(Change listing data)
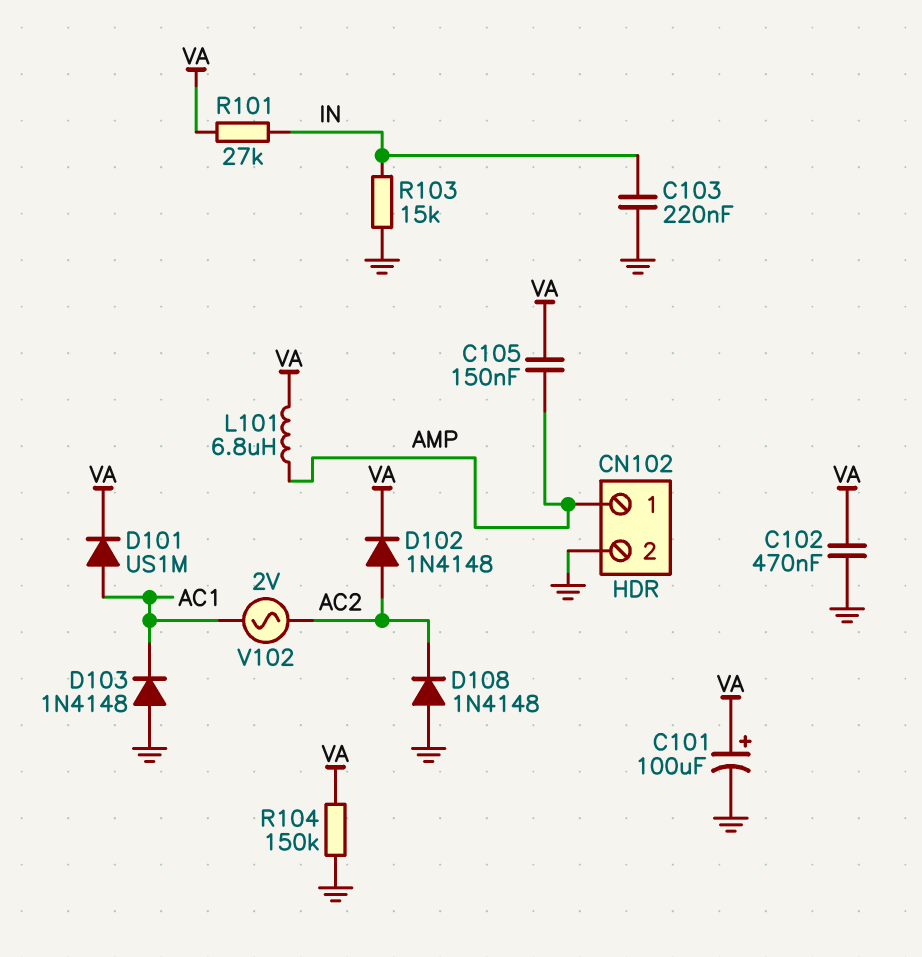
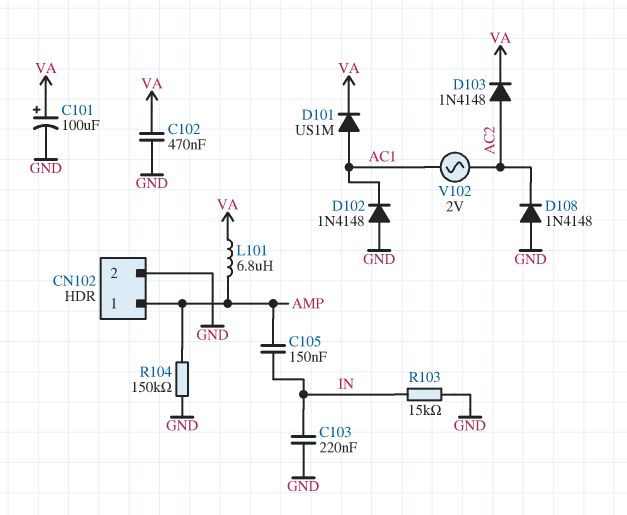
C105: 150nF (AMP, VA) -> 150nF (AMP, IN)
D102: diode 1N4148 (A AC2, K VA) -> diode 1N4148 (A GND, K AC1)
D103: diode 1N4148 (A GND, K AC1) -> diode 1N4148 (A AC2, K VA)
R101: 27k (IN, VA) -> none
R104: 150k (GND, VA) -> 150k (AMP, GND)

→ What to do
From the data above, copy each line that has the string "diode".

→ Solution for this task
D102: diode 1N4148 (A AC2, K VA) -> diode 1N4148 (A GND, K AC1)
D103: diode 1N4148 (A GND, K AC1) -> diode 1N4148 (A AC2, K VA)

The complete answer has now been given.